Exercise brief: Set down exactly the lines from the first line of the records through the line that contains "none -> purple brick B9 level 1", and leave every picture out.

Entries supplied:

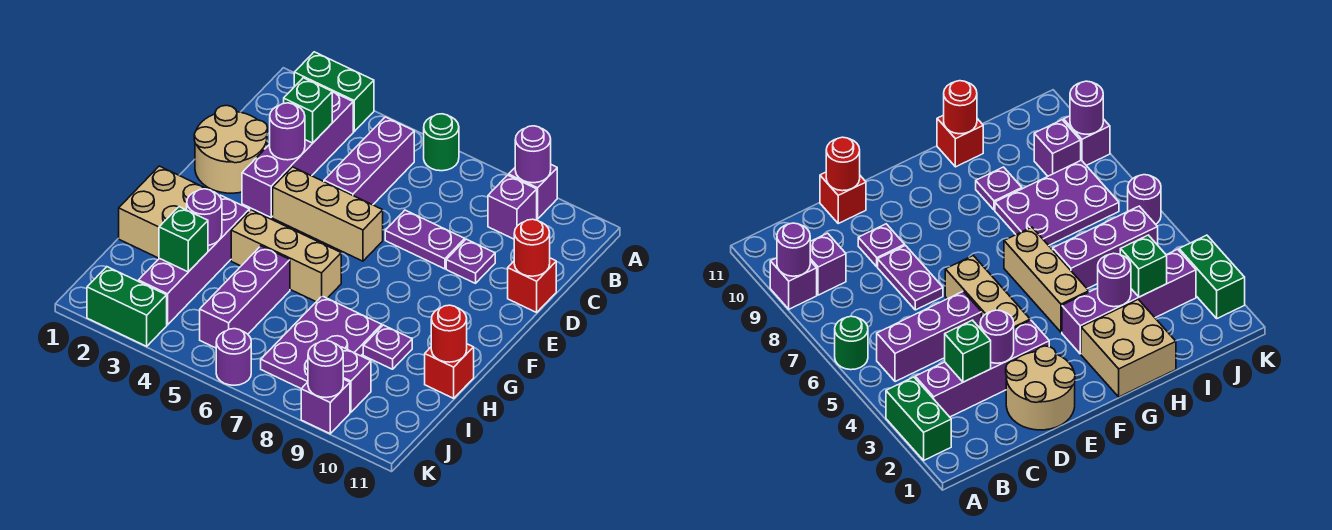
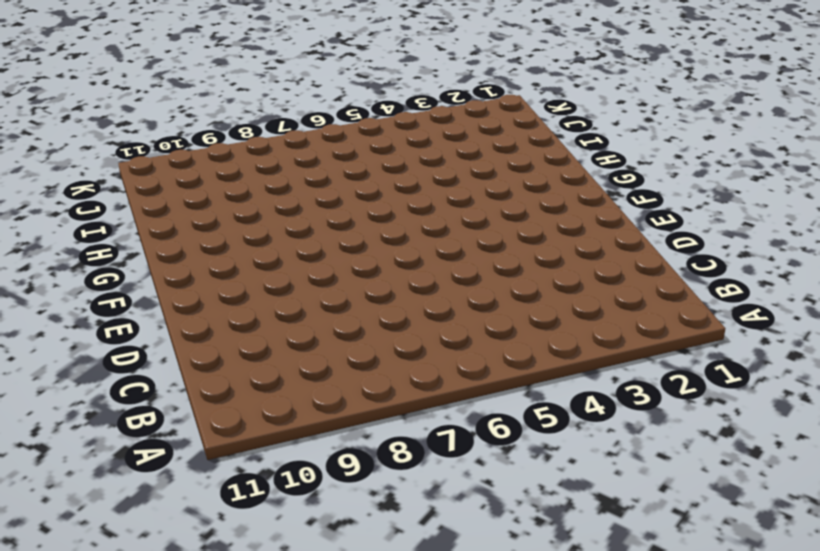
none -> green brick A2:A3 level 1
none -> green round brick A6 level 1
none -> purple brick A9 level 1
none -> purple brick B3:E3 level 1

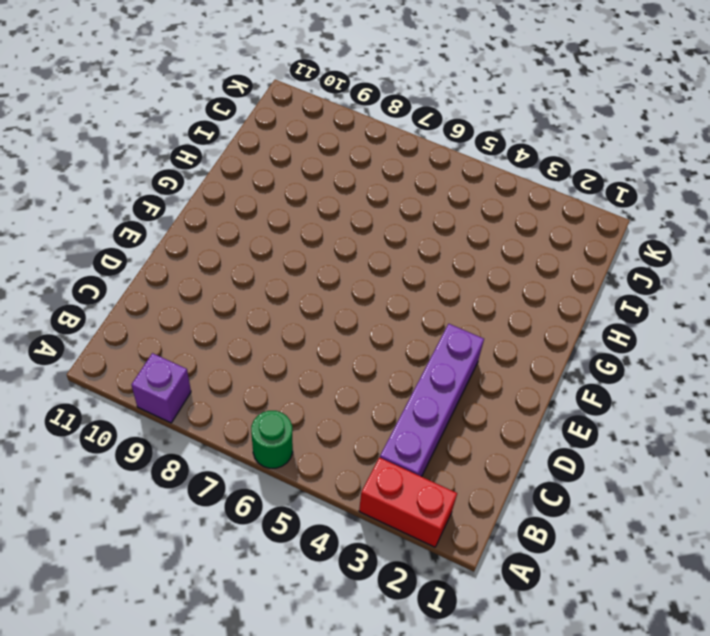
red brick A2:A3 level 1 -> green brick A2:A3 level 1
none -> purple brick B5:D5 level 1
none -> purple brick B9 level 1
none -> tan round brick D1:E2 level 1
none -> purple plate D7:D8 level 1

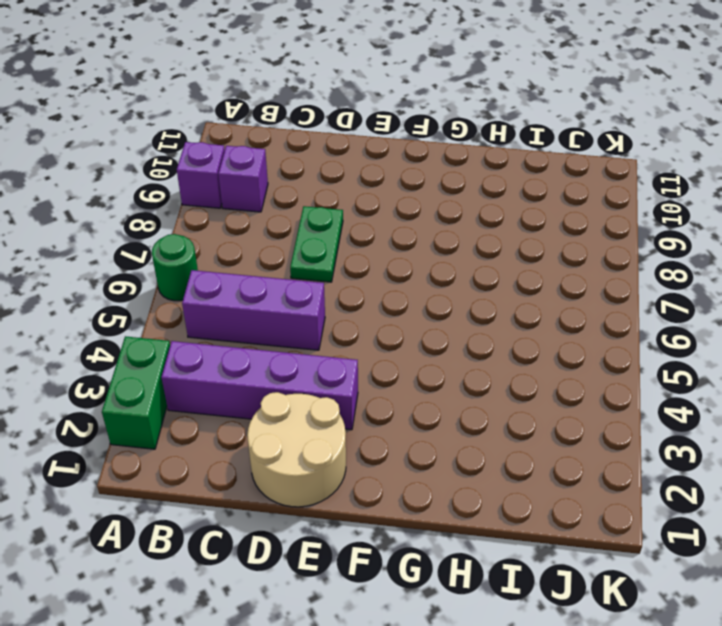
green plate D7:D8 level 1 -> purple plate D7:D8 level 1
none -> purple plate D9 level 1
none -> red brick D11 level 1
none -> tan brick E4:E6 level 1
none -> tan brick G1:H2 level 1

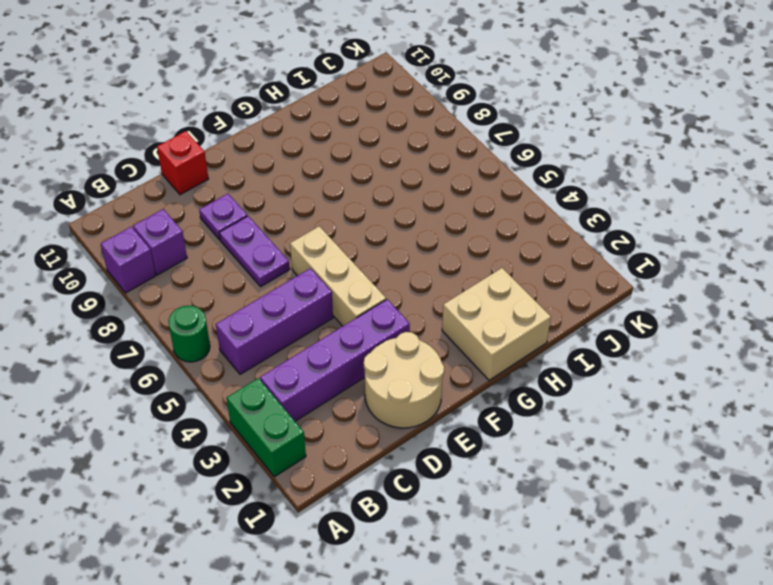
none -> purple brick G3:J3 level 1
none -> tan brick G4:G6 level 1
none -> purple brick H5:J5 level 1
none -> purple plate H7:J8 level 1

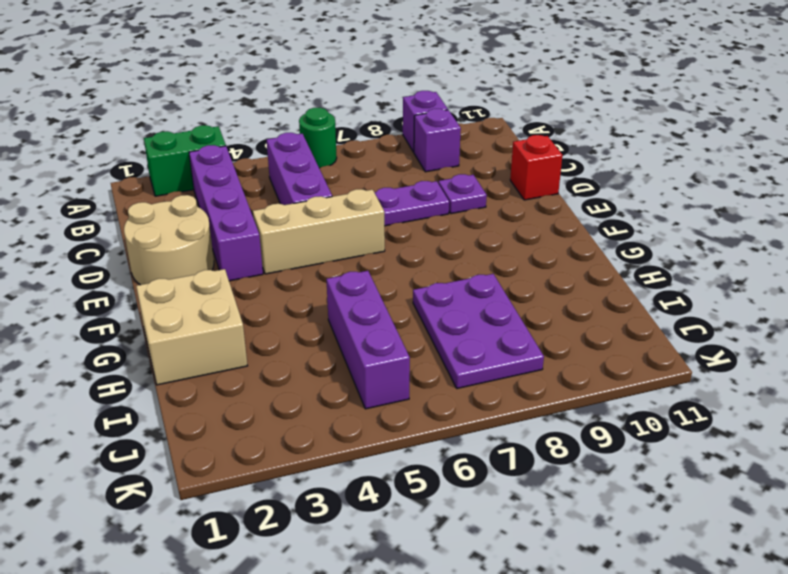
none -> purple brick G3:J3 level 1
none -> tan brick G4:G6 level 1
none -> purple plate H9 level 1
none -> red brick H11 level 1

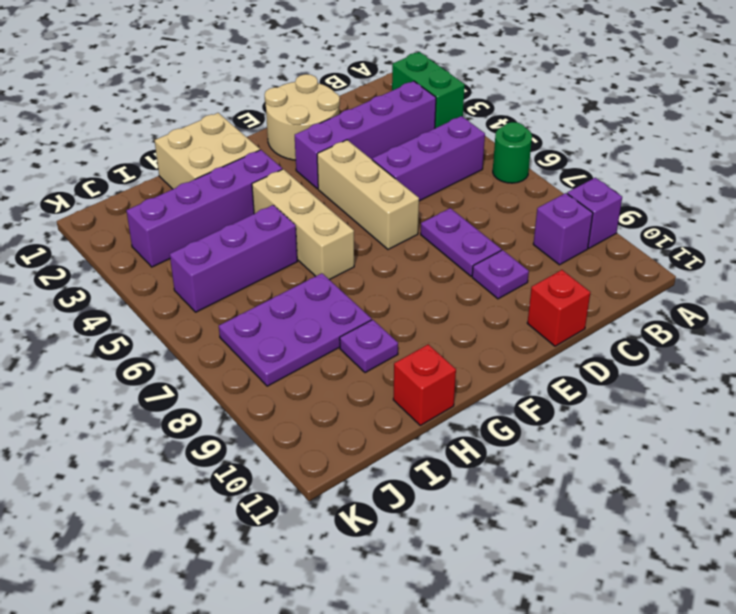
none -> purple brick J9 level 1
none -> green brick K2:K3 level 1
none -> purple round brick K6 level 1
none -> purple brick K9 level 1

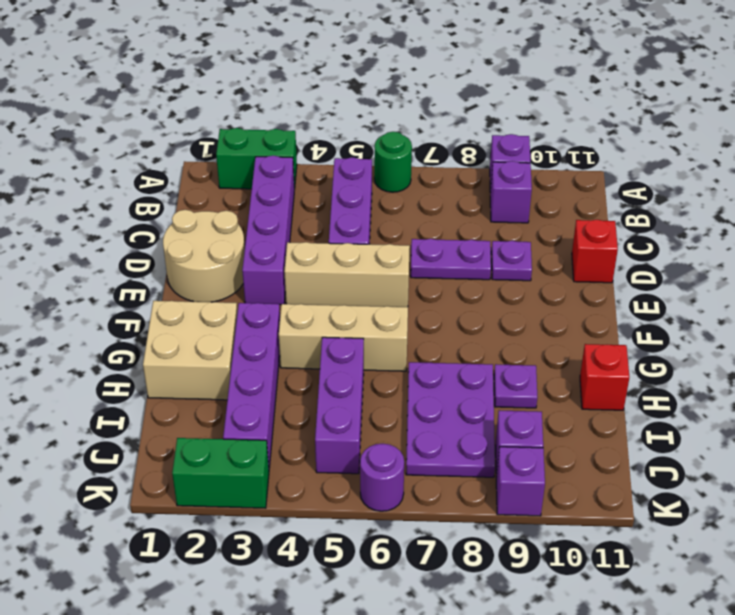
none -> purple round brick A9 level 2
none -> green brick C3 level 2
none -> purple round brick D3 level 2
none -> red round brick D11 level 2

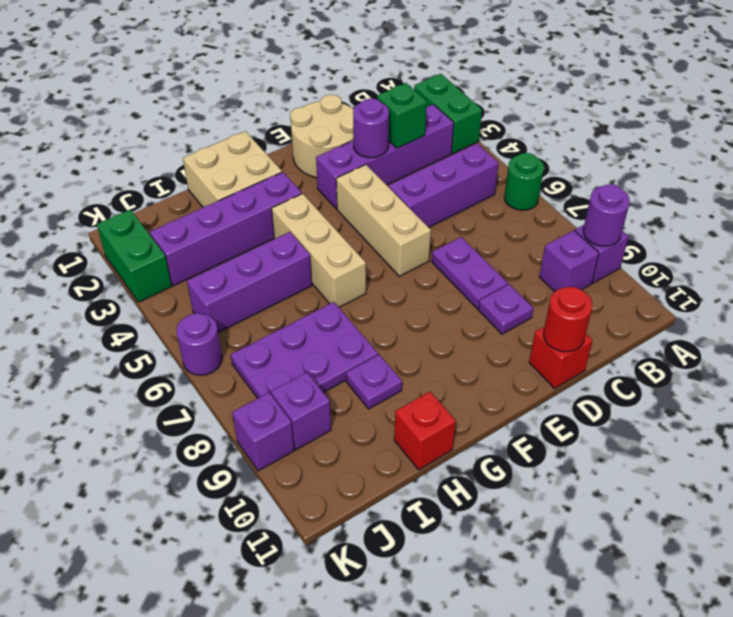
none -> purple round brick H3 level 2
none -> red round brick H11 level 2
none -> green brick I3 level 2
none -> purple round brick K9 level 2

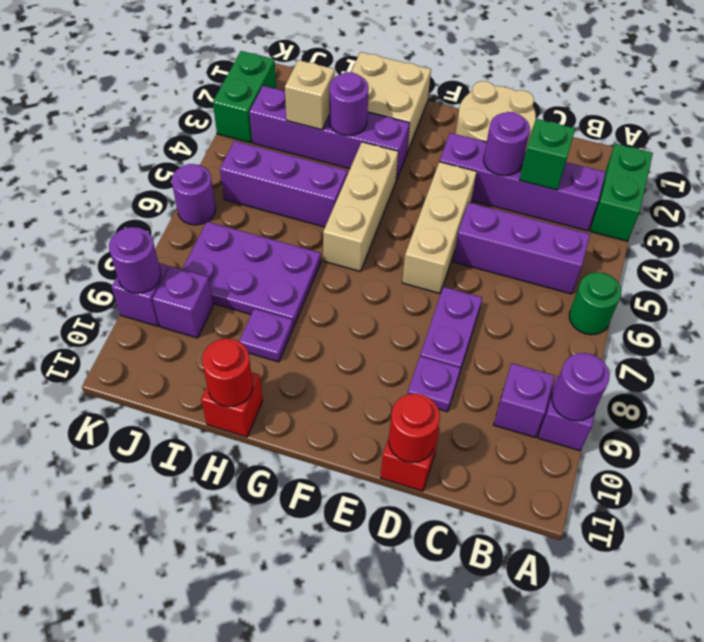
tan brick I3 level 2 -> green brick I3 level 2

Exercise response:
none -> green brick A2:A3 level 1
none -> green round brick A6 level 1
none -> purple brick A9 level 1
none -> purple brick B3:E3 level 1

red brick A2:A3 level 1 -> green brick A2:A3 level 1
none -> purple brick B5:D5 level 1
none -> purple brick B9 level 1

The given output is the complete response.